╭──
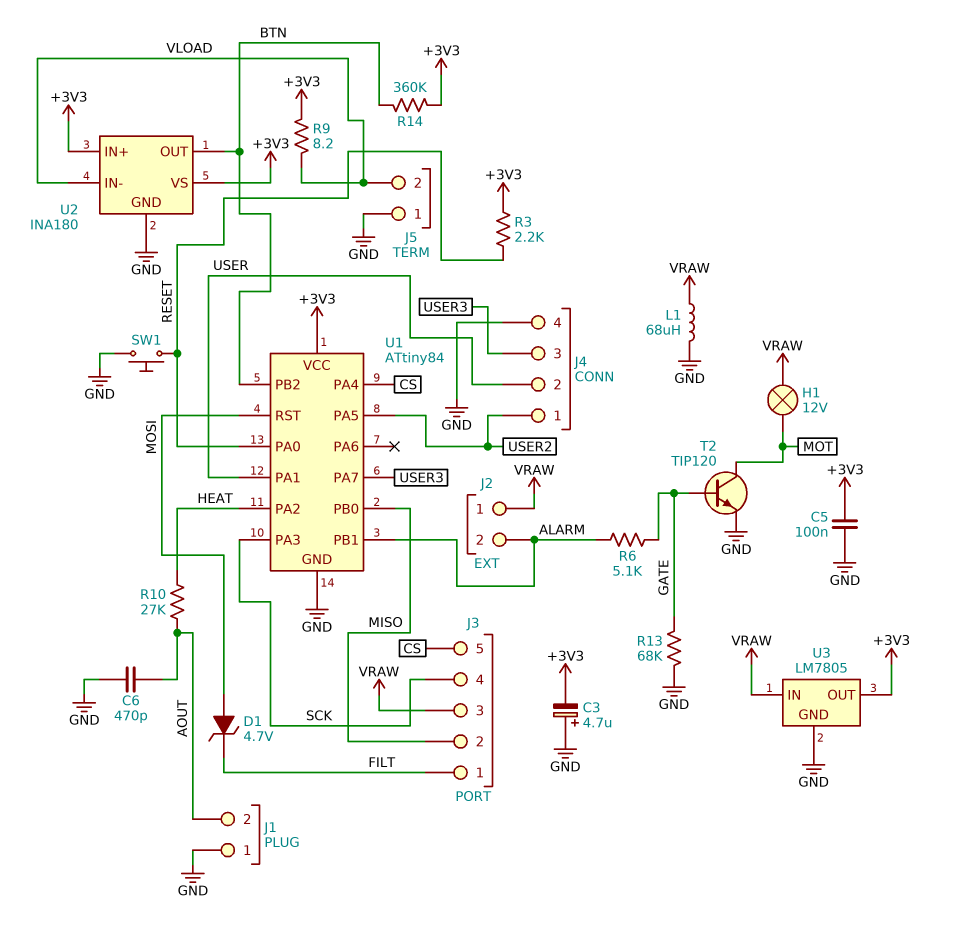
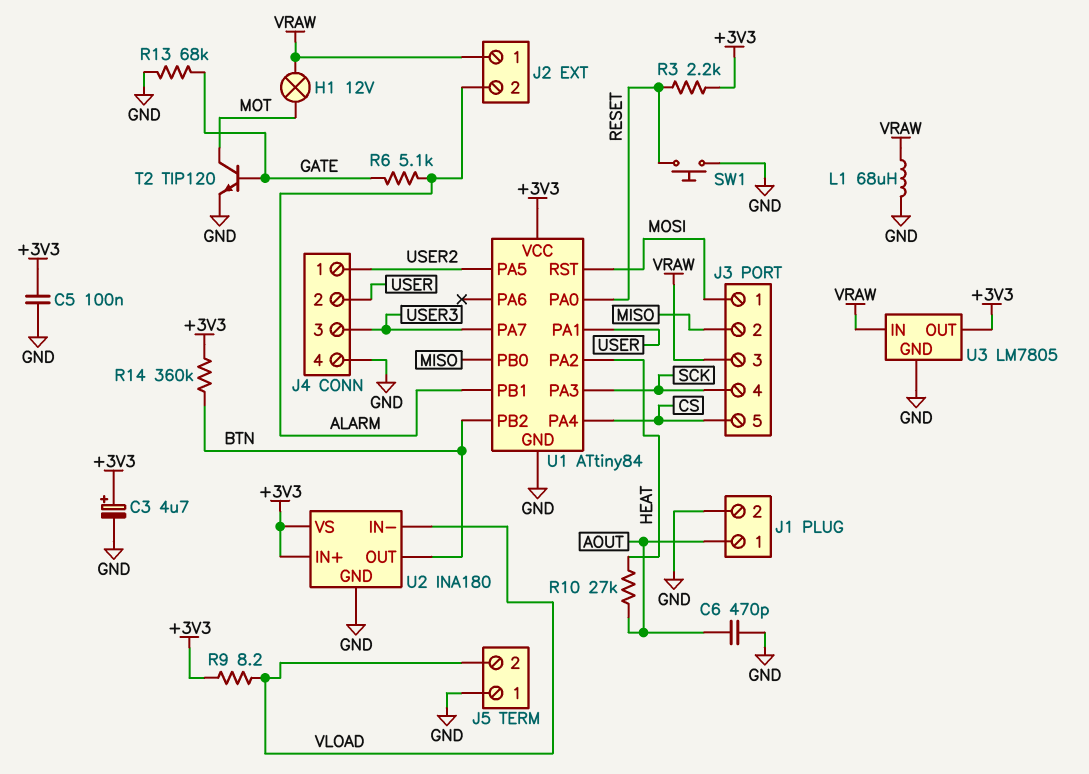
C3: 4.7uF (plus GND, minus +3V3) -> 4.7uF (plus +3V3, minus GND)
D1: zener 4.7V (A MOSI, K FILT) -> none
J1 pin 1: GND -> AOUT
J1 pin 2: AOUT -> GND
J3 pin 1: FILT -> MOSI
╰──
- [Exercise directions] For this exercise, return every entry verbatim and omit all pictures.

- [Task response]
C3: 4.7uF (plus GND, minus +3V3) -> 4.7uF (plus +3V3, minus GND)
D1: zener 4.7V (A MOSI, K FILT) -> none
J1 pin 1: GND -> AOUT
J1 pin 2: AOUT -> GND
J3 pin 1: FILT -> MOSI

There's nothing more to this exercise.